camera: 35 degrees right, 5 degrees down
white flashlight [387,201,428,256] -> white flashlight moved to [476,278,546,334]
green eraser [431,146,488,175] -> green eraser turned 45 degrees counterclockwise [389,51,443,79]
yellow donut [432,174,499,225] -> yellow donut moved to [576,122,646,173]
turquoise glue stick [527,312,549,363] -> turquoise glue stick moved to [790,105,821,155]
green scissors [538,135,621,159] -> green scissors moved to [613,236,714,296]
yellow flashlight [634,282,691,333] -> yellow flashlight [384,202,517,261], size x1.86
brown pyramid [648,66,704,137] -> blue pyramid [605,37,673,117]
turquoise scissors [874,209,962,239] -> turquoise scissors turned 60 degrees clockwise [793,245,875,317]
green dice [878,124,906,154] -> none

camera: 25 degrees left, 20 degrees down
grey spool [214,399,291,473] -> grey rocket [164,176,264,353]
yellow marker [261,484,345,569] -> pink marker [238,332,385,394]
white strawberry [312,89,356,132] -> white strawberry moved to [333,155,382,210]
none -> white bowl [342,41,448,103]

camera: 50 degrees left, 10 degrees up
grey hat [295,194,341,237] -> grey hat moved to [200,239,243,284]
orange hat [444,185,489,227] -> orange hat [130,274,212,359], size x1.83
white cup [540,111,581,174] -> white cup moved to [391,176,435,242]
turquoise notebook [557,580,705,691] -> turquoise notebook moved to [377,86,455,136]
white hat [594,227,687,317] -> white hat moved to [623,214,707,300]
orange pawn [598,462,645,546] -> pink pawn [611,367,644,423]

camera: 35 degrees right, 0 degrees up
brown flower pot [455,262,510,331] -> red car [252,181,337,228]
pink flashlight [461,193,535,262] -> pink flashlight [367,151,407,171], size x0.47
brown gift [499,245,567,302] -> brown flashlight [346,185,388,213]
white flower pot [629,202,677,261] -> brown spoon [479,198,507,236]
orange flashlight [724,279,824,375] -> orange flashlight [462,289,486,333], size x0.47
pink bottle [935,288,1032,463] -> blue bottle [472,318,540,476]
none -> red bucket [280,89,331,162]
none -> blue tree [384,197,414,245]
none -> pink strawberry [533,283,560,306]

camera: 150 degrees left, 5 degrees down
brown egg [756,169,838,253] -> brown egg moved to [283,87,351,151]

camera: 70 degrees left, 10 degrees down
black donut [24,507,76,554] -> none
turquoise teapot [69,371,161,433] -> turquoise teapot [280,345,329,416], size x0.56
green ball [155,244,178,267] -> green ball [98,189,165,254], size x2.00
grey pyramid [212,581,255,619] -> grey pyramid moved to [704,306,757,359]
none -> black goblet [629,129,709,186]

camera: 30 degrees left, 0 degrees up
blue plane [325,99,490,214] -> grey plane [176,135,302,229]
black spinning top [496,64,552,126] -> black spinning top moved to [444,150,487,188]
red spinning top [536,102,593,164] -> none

◇ ◇ ◇

Return the material in its entirety, word for word.

(TASK ANSWER)
camera: 35 degrees right, 5 degrees down
white flashlight [387,201,428,256] -> white flashlight moved to [476,278,546,334]
green eraser [431,146,488,175] -> green eraser turned 45 degrees counterclockwise [389,51,443,79]
yellow donut [432,174,499,225] -> yellow donut moved to [576,122,646,173]
turquoise glue stick [527,312,549,363] -> turquoise glue stick moved to [790,105,821,155]
green scissors [538,135,621,159] -> green scissors moved to [613,236,714,296]
yellow flashlight [634,282,691,333] -> yellow flashlight [384,202,517,261], size x1.86
brown pyramid [648,66,704,137] -> blue pyramid [605,37,673,117]
turquoise scissors [874,209,962,239] -> turquoise scissors turned 60 degrees clockwise [793,245,875,317]
green dice [878,124,906,154] -> none

camera: 25 degrees left, 20 degrees down
grey spool [214,399,291,473] -> grey rocket [164,176,264,353]
yellow marker [261,484,345,569] -> pink marker [238,332,385,394]
white strawberry [312,89,356,132] -> white strawberry moved to [333,155,382,210]
none -> white bowl [342,41,448,103]

camera: 50 degrees left, 10 degrees up
grey hat [295,194,341,237] -> grey hat moved to [200,239,243,284]
orange hat [444,185,489,227] -> orange hat [130,274,212,359], size x1.83
white cup [540,111,581,174] -> white cup moved to [391,176,435,242]
turquoise notebook [557,580,705,691] -> turquoise notebook moved to [377,86,455,136]
white hat [594,227,687,317] -> white hat moved to [623,214,707,300]
orange pawn [598,462,645,546] -> pink pawn [611,367,644,423]

camera: 35 degrees right, 0 degrees up
brown flower pot [455,262,510,331] -> red car [252,181,337,228]
pink flashlight [461,193,535,262] -> pink flashlight [367,151,407,171], size x0.47
brown gift [499,245,567,302] -> brown flashlight [346,185,388,213]
white flower pot [629,202,677,261] -> brown spoon [479,198,507,236]
orange flashlight [724,279,824,375] -> orange flashlight [462,289,486,333], size x0.47
pink bottle [935,288,1032,463] -> blue bottle [472,318,540,476]
none -> red bucket [280,89,331,162]
none -> blue tree [384,197,414,245]
none -> pink strawberry [533,283,560,306]

camera: 150 degrees left, 5 degrees down
brown egg [756,169,838,253] -> brown egg moved to [283,87,351,151]

camera: 70 degrees left, 10 degrees down
black donut [24,507,76,554] -> none
turquoise teapot [69,371,161,433] -> turquoise teapot [280,345,329,416], size x0.56
green ball [155,244,178,267] -> green ball [98,189,165,254], size x2.00
grey pyramid [212,581,255,619] -> grey pyramid moved to [704,306,757,359]
none -> black goblet [629,129,709,186]

camera: 30 degrees left, 0 degrees up
blue plane [325,99,490,214] -> grey plane [176,135,302,229]
black spinning top [496,64,552,126] -> black spinning top moved to [444,150,487,188]
red spinning top [536,102,593,164] -> none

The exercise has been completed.